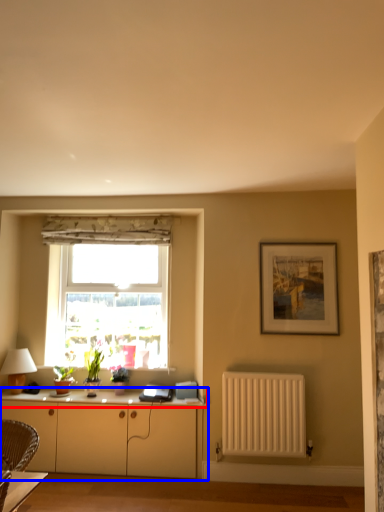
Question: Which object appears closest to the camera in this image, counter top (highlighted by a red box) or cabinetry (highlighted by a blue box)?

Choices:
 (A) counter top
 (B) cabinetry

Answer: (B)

┄┄┄┄┄┄┄┄┄┄┄┄┄┄┄┄┄┄┄┄

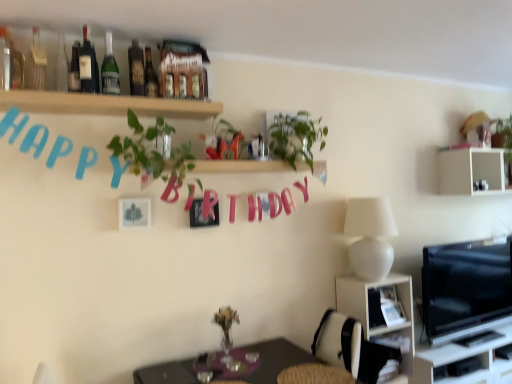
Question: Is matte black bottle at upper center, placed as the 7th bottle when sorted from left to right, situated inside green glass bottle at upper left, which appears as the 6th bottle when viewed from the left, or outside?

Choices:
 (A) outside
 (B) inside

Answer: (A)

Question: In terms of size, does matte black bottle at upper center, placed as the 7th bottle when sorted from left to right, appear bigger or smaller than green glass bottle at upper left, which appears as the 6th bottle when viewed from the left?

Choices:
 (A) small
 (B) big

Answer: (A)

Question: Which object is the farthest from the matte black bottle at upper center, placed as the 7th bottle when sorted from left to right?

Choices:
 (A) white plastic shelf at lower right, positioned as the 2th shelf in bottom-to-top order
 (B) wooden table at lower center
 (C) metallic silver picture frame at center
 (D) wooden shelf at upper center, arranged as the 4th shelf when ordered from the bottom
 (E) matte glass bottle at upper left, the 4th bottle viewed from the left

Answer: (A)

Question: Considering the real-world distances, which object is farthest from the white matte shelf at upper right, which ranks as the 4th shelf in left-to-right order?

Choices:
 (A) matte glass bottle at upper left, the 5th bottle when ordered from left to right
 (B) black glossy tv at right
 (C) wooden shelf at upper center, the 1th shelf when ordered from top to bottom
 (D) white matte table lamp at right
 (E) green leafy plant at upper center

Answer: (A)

┄┄┄┄┄┄┄┄┄┄┄┄┄┄┄┄┄┄┄┄

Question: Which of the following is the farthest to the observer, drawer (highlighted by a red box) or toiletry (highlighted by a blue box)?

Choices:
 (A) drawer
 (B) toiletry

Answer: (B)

┄┄┄┄┄┄┄┄┄┄┄┄┄┄┄┄┄┄┄┄

Instructions to follow
Reproduce the data verbatim, starting at the line containing "Question: Which object appears" and ending at the line containing "(B) cabinetry", with both of those lines included.

Exercise response
Question: Which object appears closest to the camera in this image, counter top (highlighted by a red box) or cabinetry (highlighted by a blue box)?

Choices:
 (A) counter top
 (B) cabinetry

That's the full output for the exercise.